An exact copy of the listing is required, with its pictures removed.

- [INFORMATION]:
────────
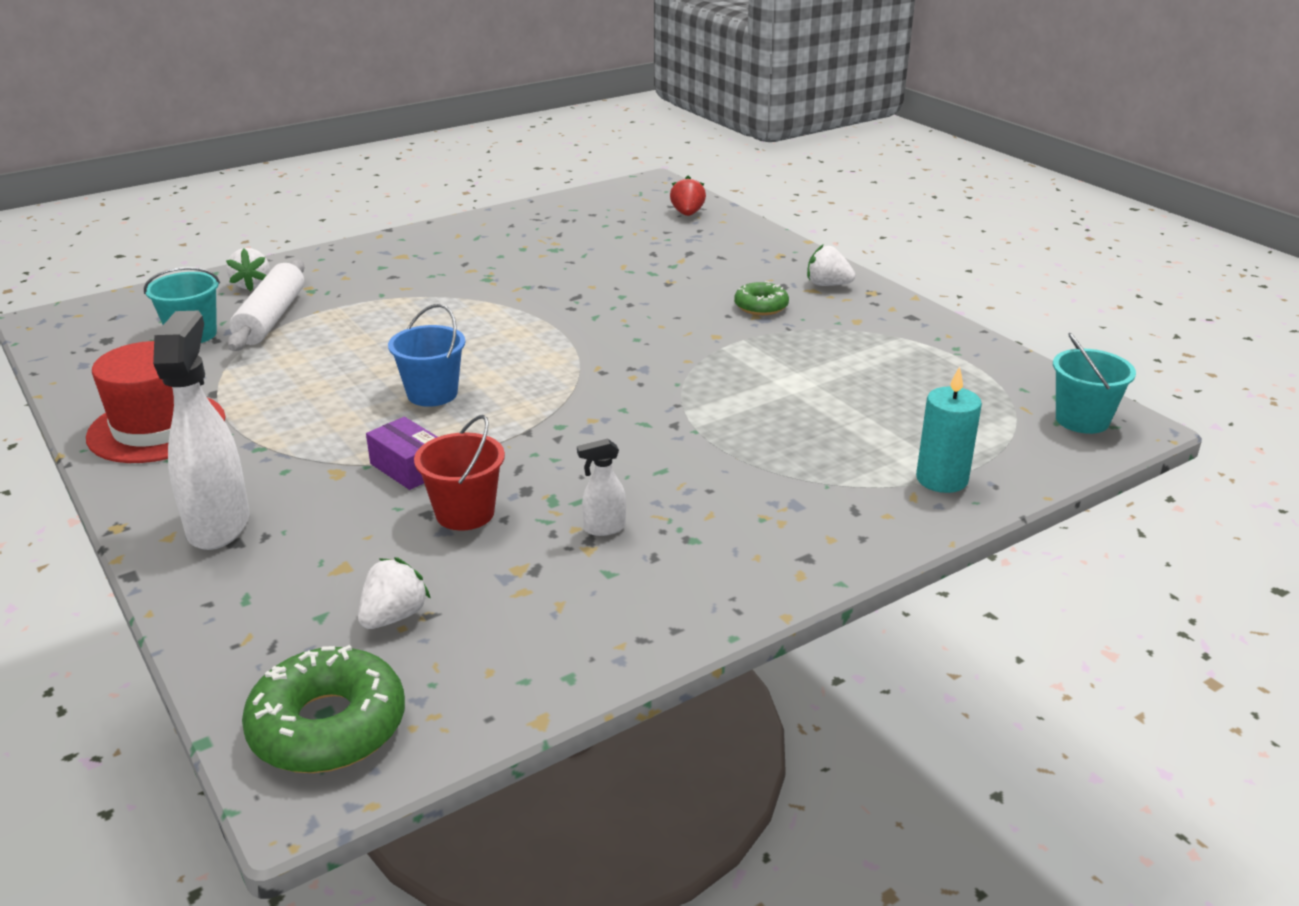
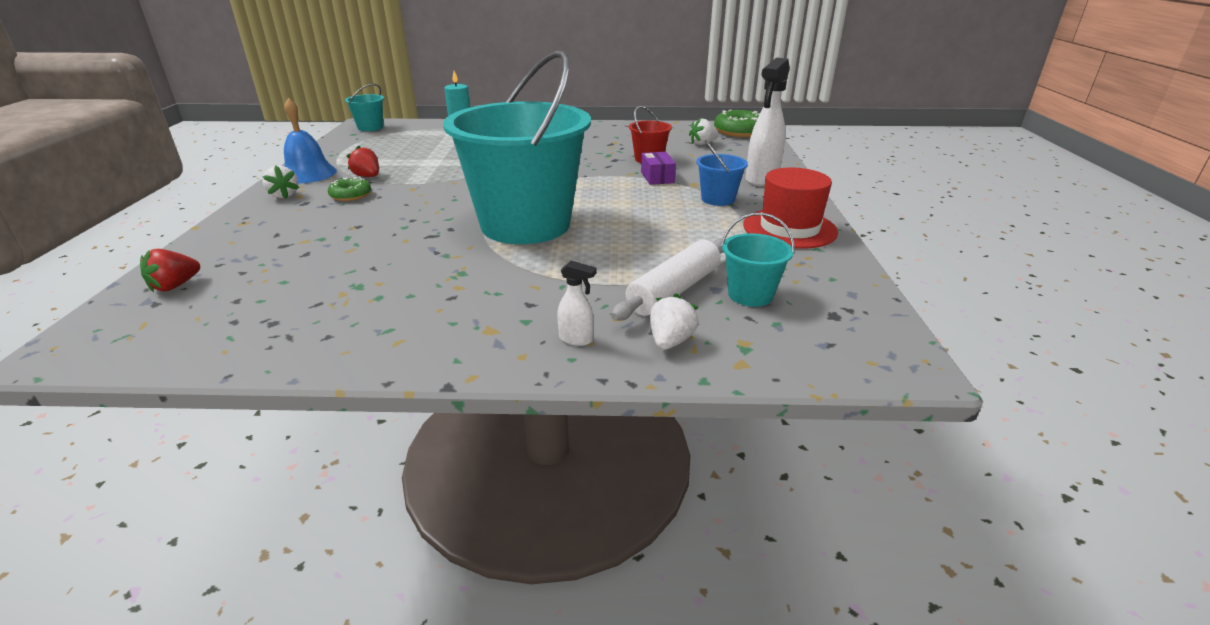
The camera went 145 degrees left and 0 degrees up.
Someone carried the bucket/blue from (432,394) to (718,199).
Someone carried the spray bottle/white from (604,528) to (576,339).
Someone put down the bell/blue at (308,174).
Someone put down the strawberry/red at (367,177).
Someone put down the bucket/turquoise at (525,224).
────────
- [YOUR SOLUTION]:
The camera went 145 degrees left and 0 degrees up.
Someone carried the bucket/blue from (432,394) to (718,199).
Someone carried the spray bottle/white from (604,528) to (576,339).
Someone put down the bell/blue at (308,174).
Someone put down the strawberry/red at (367,177).
Someone put down the bucket/turquoise at (525,224).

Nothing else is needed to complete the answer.